◆ **Your task**:
From the listing below, work out the number of lines containing "purple" and give that number without comment.

◆ **Data to process**:

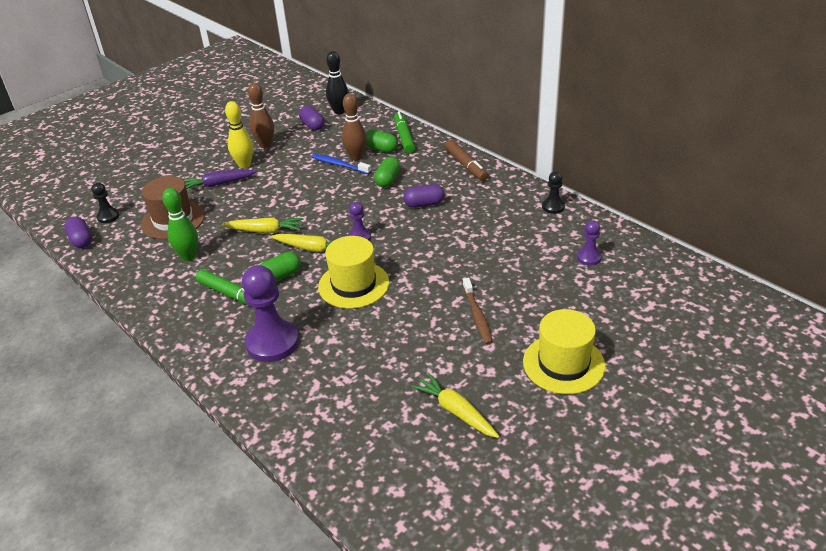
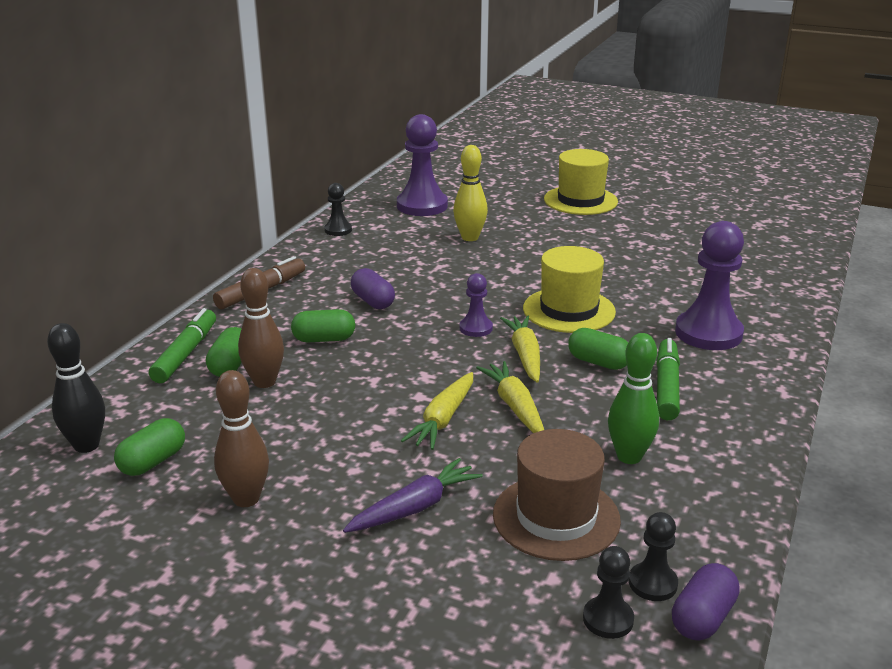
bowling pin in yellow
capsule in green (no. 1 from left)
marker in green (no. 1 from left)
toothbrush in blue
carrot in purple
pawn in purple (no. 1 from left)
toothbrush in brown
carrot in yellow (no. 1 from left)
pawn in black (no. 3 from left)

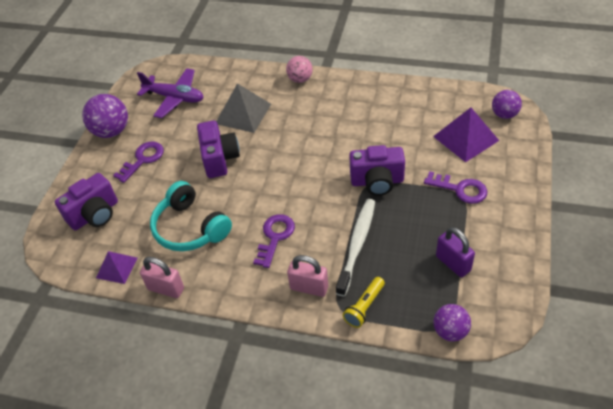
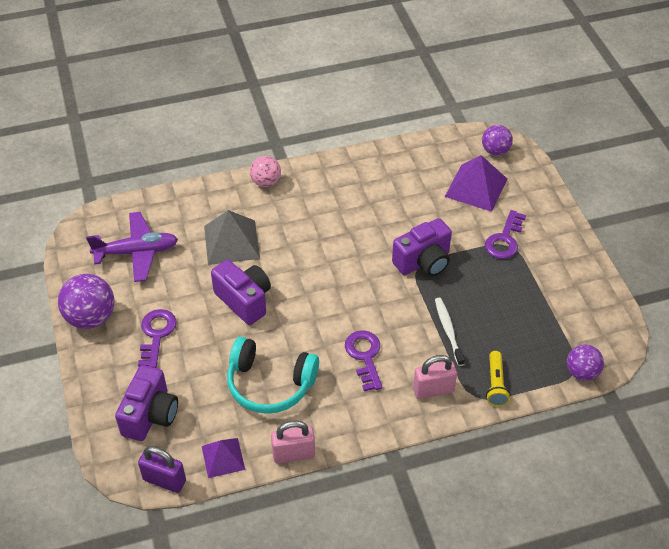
key in purple (no. 3 from left)
toothbrush in white
padlock in purple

◆ **Response area**:
4